> The problem
Only the lines from the one containing "none -> green brick G8 level 1" through the end of the data belong in the answer; reproduce them exactly.

Provided records Start Marker

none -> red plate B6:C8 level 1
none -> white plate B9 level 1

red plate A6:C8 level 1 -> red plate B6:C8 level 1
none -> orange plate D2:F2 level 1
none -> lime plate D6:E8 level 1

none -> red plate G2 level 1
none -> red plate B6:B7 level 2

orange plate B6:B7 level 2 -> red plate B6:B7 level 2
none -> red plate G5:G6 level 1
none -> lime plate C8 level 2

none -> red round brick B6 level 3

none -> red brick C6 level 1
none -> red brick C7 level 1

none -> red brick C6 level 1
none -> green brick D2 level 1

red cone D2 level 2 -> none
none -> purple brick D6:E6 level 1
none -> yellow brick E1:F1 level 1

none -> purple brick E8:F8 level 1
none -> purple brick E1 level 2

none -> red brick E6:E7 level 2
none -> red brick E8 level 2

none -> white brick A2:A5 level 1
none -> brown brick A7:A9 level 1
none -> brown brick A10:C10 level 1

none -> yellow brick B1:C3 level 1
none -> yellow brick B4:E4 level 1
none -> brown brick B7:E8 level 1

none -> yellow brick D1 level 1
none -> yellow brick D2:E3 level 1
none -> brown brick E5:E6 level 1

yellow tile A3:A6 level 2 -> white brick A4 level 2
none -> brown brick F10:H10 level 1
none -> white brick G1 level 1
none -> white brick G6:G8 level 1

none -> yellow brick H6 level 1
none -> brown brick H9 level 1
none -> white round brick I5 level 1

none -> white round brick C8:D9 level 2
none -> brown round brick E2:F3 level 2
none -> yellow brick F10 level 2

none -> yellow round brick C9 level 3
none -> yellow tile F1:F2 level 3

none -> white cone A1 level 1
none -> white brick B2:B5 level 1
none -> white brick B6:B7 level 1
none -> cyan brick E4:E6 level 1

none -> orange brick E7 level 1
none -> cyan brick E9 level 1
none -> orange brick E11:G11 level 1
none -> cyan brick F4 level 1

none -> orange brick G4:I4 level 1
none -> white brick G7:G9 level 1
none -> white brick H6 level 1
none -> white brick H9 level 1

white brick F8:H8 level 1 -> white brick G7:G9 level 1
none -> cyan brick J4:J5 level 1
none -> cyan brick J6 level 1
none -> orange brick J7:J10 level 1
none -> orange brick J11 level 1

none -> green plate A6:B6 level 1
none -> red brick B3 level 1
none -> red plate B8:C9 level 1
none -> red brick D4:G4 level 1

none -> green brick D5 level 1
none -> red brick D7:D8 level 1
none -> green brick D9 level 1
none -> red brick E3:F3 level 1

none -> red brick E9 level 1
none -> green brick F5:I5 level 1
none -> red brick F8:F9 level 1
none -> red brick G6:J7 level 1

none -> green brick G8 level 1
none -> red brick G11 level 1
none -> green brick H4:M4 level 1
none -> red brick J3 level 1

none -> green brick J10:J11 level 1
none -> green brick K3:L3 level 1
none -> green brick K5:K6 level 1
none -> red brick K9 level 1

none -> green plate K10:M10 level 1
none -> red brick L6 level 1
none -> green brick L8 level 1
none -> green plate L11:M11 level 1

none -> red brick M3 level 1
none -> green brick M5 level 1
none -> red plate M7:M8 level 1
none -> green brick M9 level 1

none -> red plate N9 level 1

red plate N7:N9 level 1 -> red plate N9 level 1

Provided records End Marker

> Exercise output
none -> green brick G8 level 1
none -> red brick G11 level 1
none -> green brick H4:M4 level 1
none -> red brick J3 level 1

none -> green brick J10:J11 level 1
none -> green brick K3:L3 level 1
none -> green brick K5:K6 level 1
none -> red brick K9 level 1

none -> green plate K10:M10 level 1
none -> red brick L6 level 1
none -> green brick L8 level 1
none -> green plate L11:M11 level 1

none -> red brick M3 level 1
none -> green brick M5 level 1
none -> red plate M7:M8 level 1
none -> green brick M9 level 1

none -> red plate N9 level 1

red plate N7:N9 level 1 -> red plate N9 level 1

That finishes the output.